▶ _Exercise goal_
Nothing outside the lines below from the one containing "pink arrow: (369, 131)" through the one containing "brown arrow: (85, 93)" is to be printed; print those exactly, ends included, and drop the pictures.

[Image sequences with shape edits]

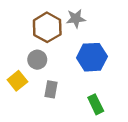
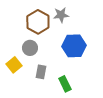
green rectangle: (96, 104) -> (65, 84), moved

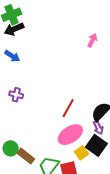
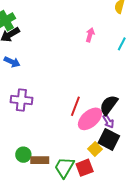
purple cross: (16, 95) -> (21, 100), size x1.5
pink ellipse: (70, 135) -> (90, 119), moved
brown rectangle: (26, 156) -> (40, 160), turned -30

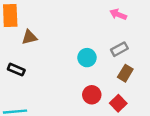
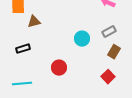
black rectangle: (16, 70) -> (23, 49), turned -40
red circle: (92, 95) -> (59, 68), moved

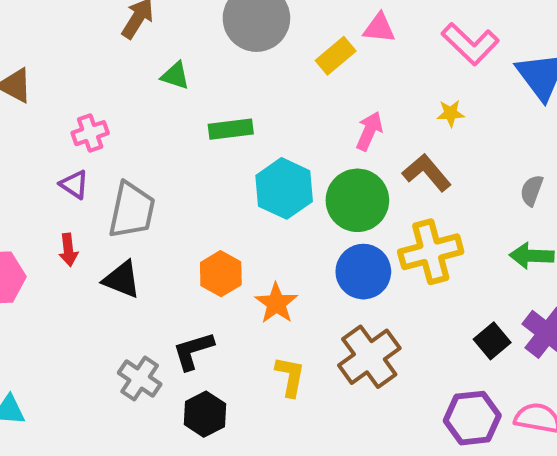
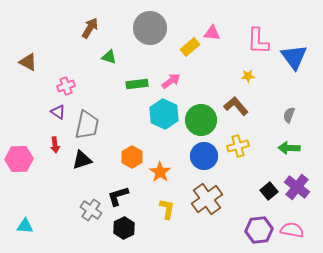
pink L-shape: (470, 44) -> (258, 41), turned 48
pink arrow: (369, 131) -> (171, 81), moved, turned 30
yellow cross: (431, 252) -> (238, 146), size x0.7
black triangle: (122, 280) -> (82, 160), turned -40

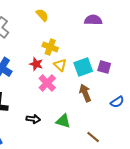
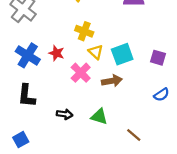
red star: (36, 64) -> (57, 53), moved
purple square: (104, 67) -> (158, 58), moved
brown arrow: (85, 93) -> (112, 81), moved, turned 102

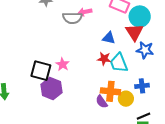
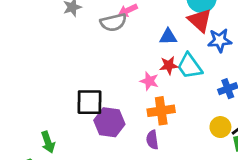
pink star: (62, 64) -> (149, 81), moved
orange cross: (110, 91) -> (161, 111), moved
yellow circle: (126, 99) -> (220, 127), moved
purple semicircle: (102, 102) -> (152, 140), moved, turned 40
---
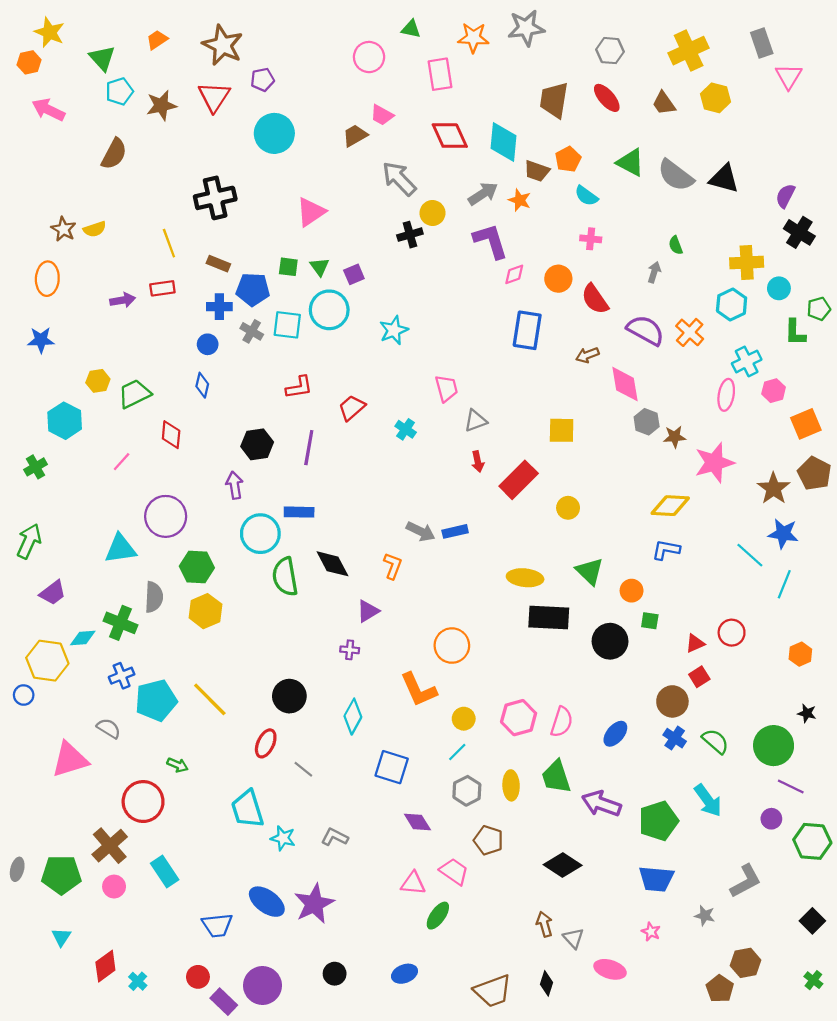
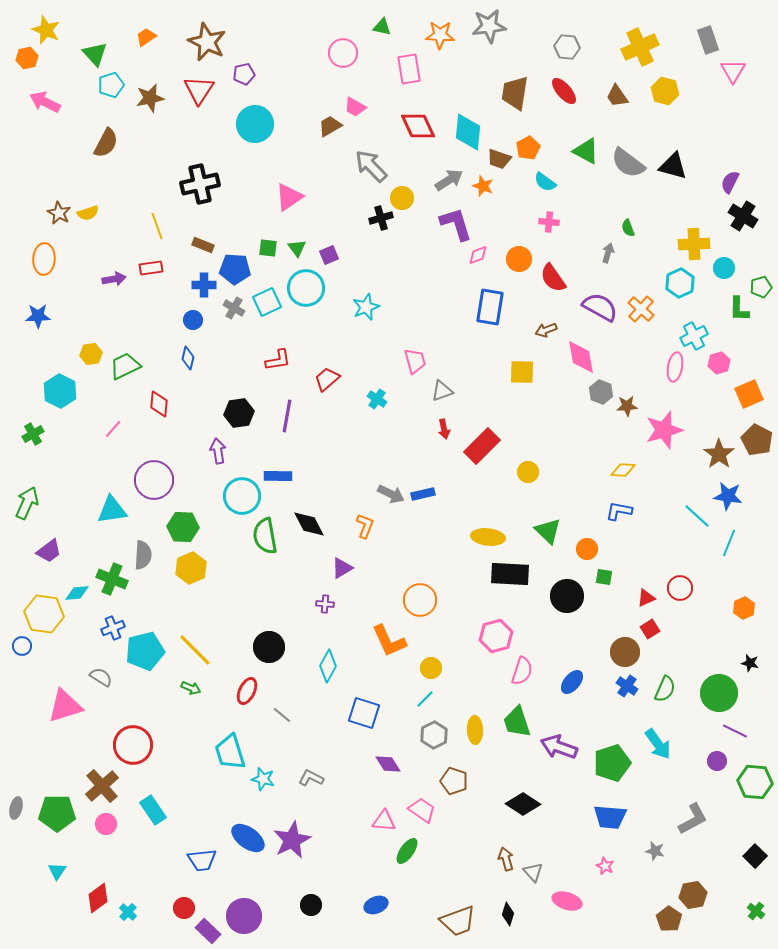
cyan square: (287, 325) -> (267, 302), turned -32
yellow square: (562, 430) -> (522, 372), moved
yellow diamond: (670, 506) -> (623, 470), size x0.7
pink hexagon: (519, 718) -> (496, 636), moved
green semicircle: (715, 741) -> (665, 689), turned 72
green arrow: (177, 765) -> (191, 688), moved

▶ _Answer_
pink arrow: (369, 131) -> (171, 81), moved, turned 30
yellow cross: (431, 252) -> (238, 146), size x0.7
black triangle: (122, 280) -> (82, 160), turned -40

red star: (36, 64) -> (57, 53), moved
purple square: (104, 67) -> (158, 58), moved
brown arrow: (85, 93) -> (112, 81), moved, turned 102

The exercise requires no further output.